> [Exercise description] Using the records below, find every line that includes "down" and copy it.

> [Provided records]
*** Block opens ***

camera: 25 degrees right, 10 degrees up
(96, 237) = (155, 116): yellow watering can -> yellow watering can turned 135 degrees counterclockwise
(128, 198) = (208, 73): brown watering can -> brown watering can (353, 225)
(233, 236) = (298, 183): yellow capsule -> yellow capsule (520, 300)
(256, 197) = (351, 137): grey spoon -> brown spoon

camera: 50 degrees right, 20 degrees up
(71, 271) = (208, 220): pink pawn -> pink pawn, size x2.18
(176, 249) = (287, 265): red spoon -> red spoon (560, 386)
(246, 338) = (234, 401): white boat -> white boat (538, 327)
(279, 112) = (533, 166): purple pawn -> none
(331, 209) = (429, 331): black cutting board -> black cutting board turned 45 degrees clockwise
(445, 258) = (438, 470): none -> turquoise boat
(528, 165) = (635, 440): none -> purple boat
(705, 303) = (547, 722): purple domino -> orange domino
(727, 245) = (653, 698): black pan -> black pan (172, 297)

*** Block closes ***
*** Block opens ***

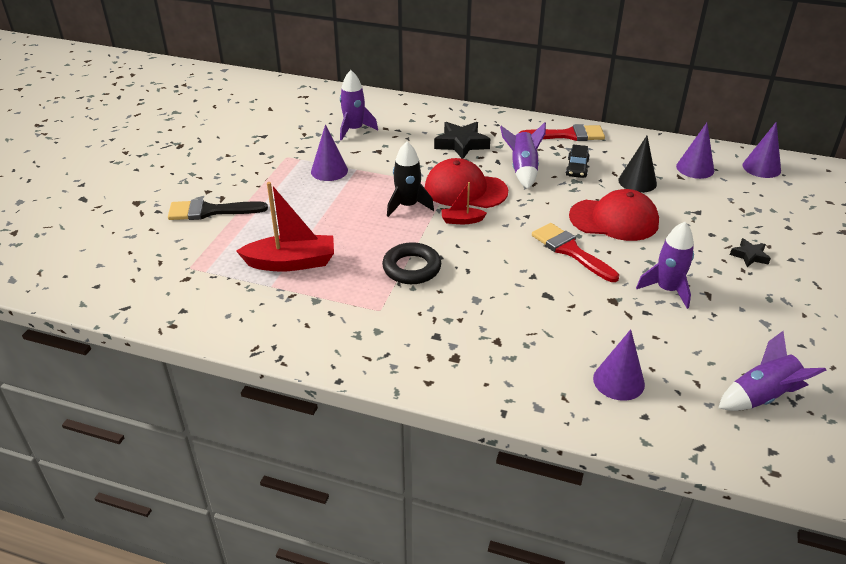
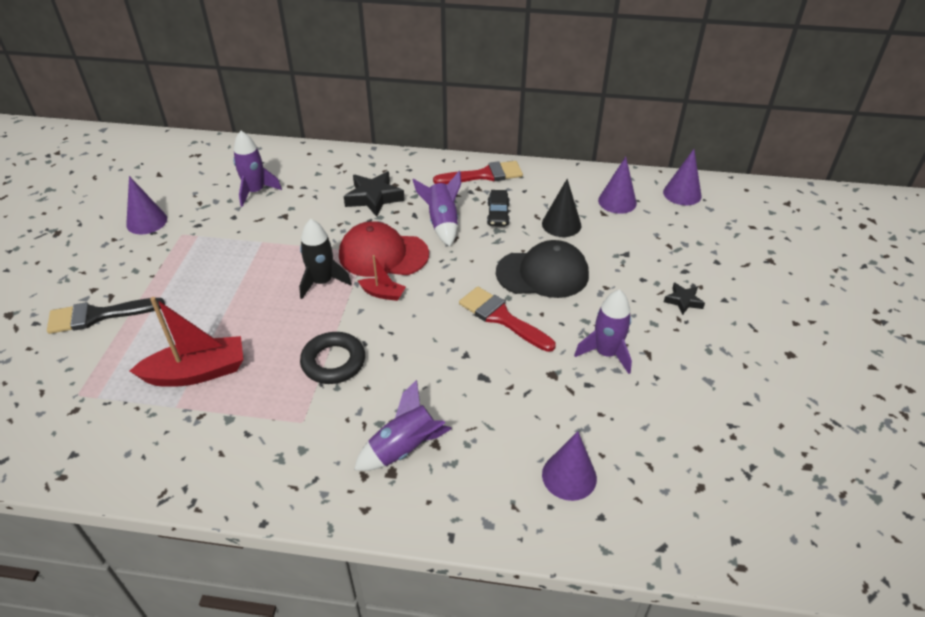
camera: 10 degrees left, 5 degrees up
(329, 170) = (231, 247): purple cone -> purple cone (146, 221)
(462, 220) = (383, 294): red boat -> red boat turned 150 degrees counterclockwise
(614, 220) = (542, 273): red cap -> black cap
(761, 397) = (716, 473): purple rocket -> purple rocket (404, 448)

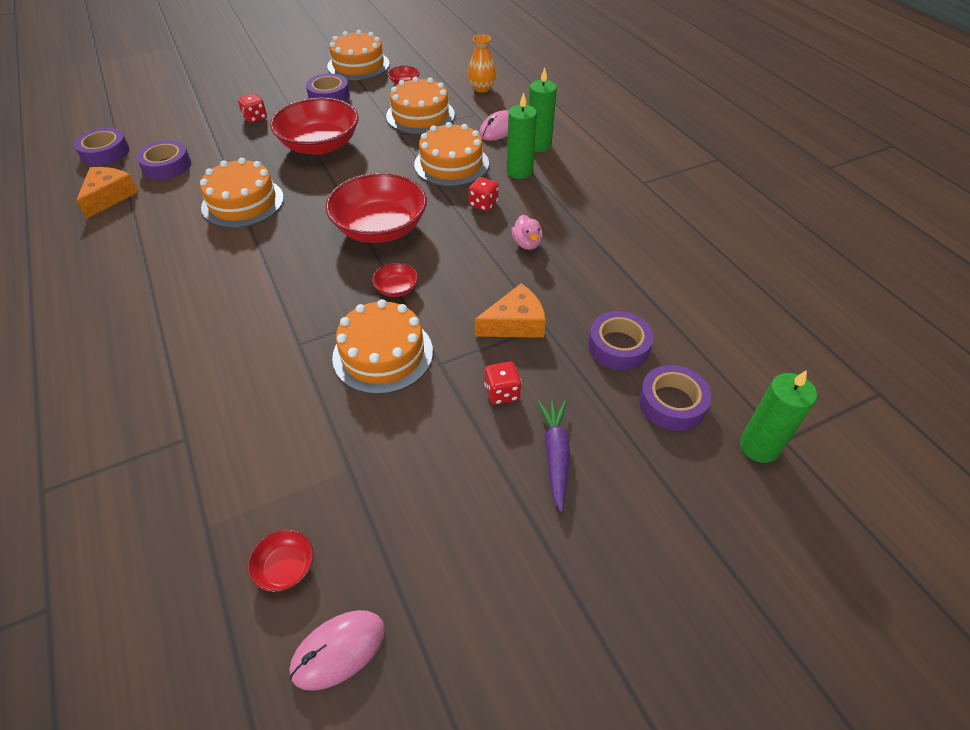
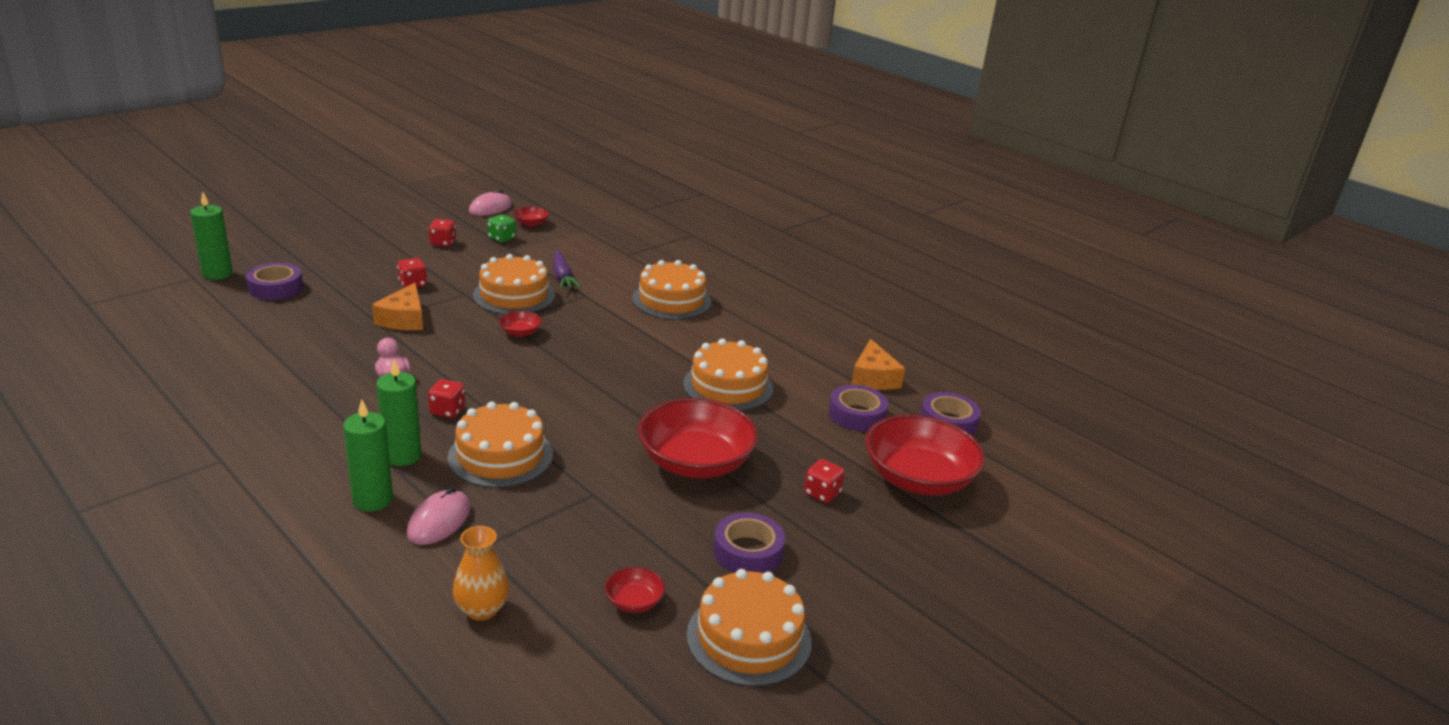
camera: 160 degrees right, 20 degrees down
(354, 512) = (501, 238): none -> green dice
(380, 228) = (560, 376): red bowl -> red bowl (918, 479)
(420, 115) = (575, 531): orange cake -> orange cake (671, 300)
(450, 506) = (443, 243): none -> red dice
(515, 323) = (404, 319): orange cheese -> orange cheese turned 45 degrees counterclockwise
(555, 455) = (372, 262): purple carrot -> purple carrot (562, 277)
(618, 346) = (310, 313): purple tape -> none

*** Block closes ***
*** Block opens ***

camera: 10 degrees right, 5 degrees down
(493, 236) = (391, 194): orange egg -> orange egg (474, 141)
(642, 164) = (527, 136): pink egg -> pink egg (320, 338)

*** Block closes ***

> [Answer to this problem]
camera: 160 degrees right, 20 degrees down
camera: 10 degrees right, 5 degrees down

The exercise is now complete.